▶ **Exercise instructions**: Each record below is to be retyped exactly, with its pictures omitted.

▶ **Information provided**:
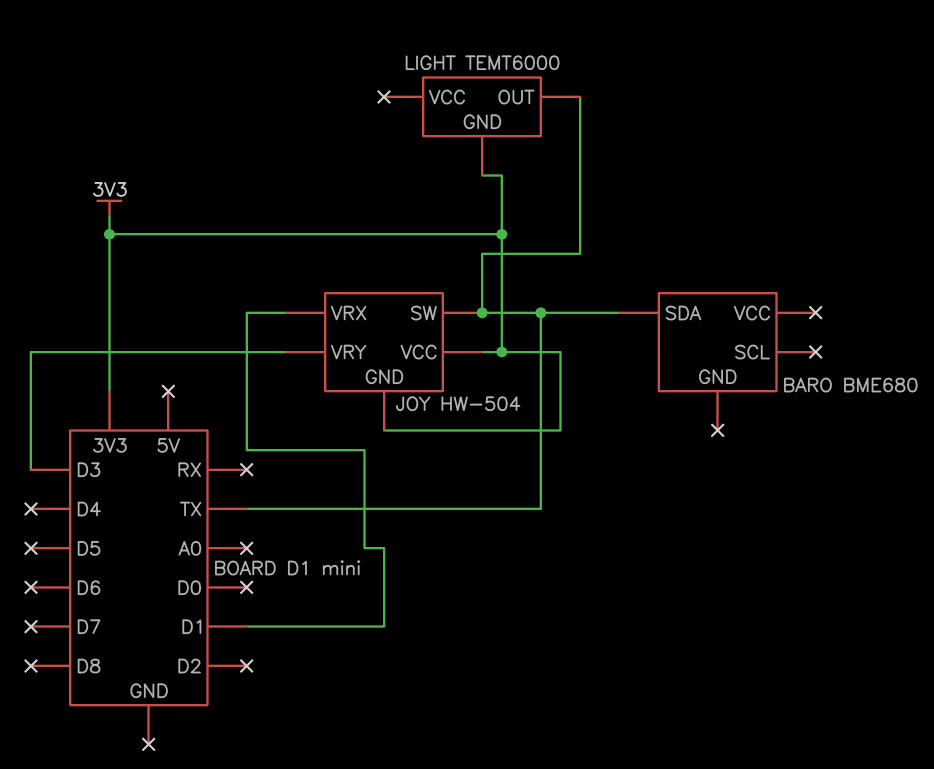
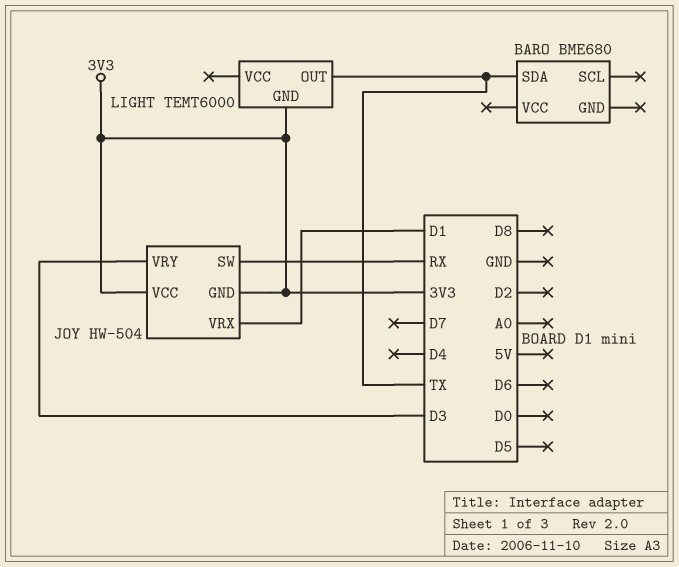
JOY pin SW: TX -> RX

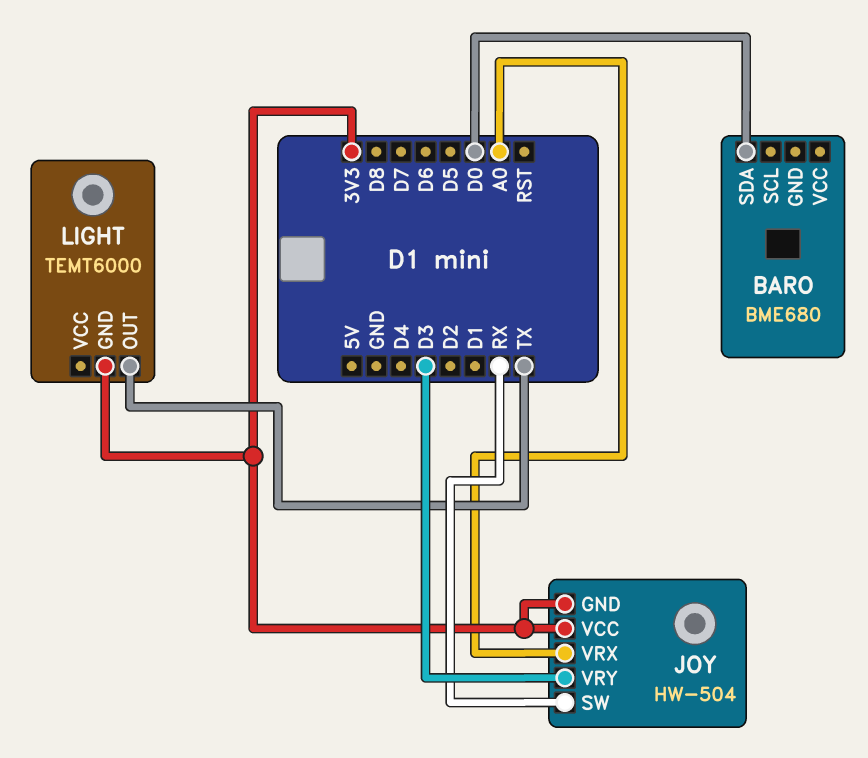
BARO pin SDA: TX -> D0
JOY pin VRX: D1 -> A0

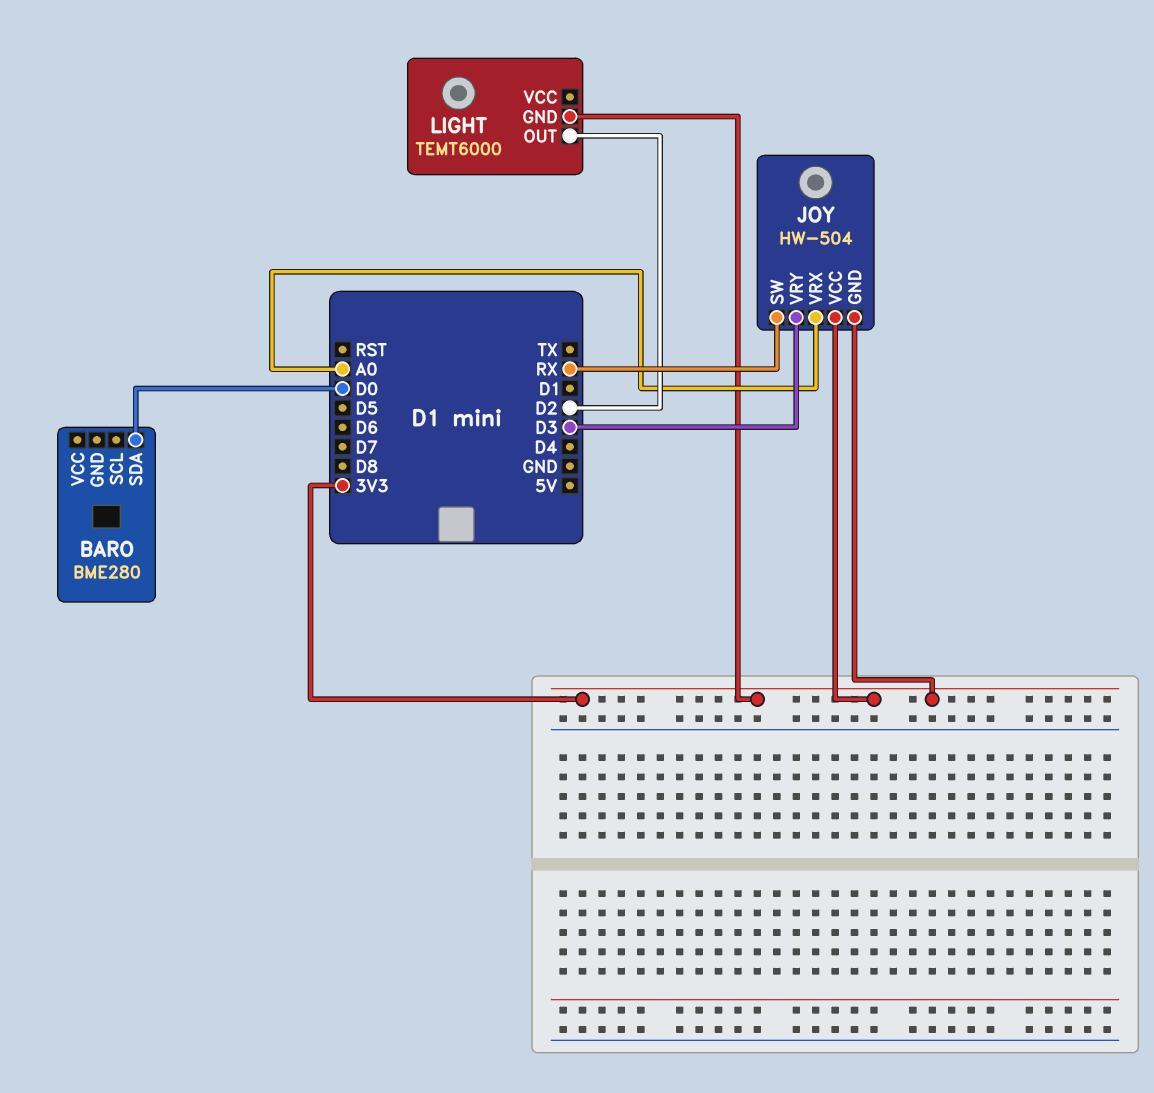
BARO: BME680 -> BME280
LIGHT pin OUT: TX -> D2

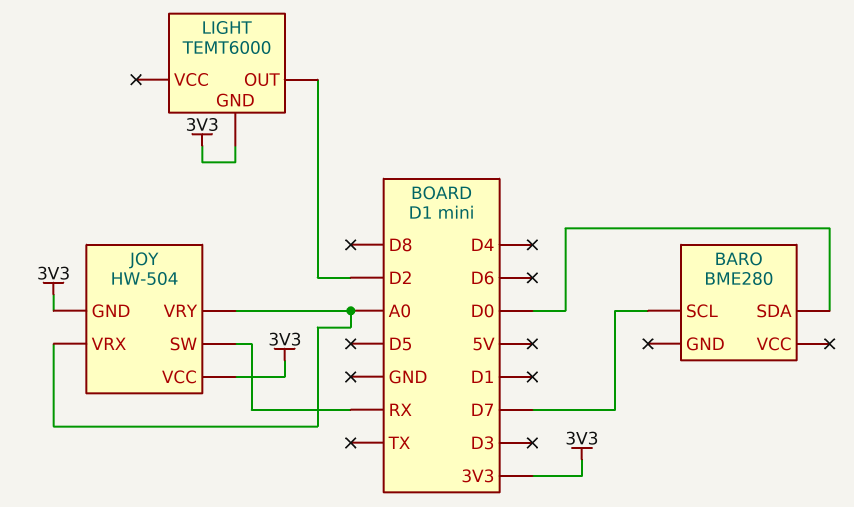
BARO pin SCL: none -> D7
JOY pin VRY: D3 -> A0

▶ **Solution to this task**:
JOY pin SW: TX -> RX

BARO pin SDA: TX -> D0
JOY pin VRX: D1 -> A0

BARO: BME680 -> BME280
LIGHT pin OUT: TX -> D2

BARO pin SCL: none -> D7
JOY pin VRY: D3 -> A0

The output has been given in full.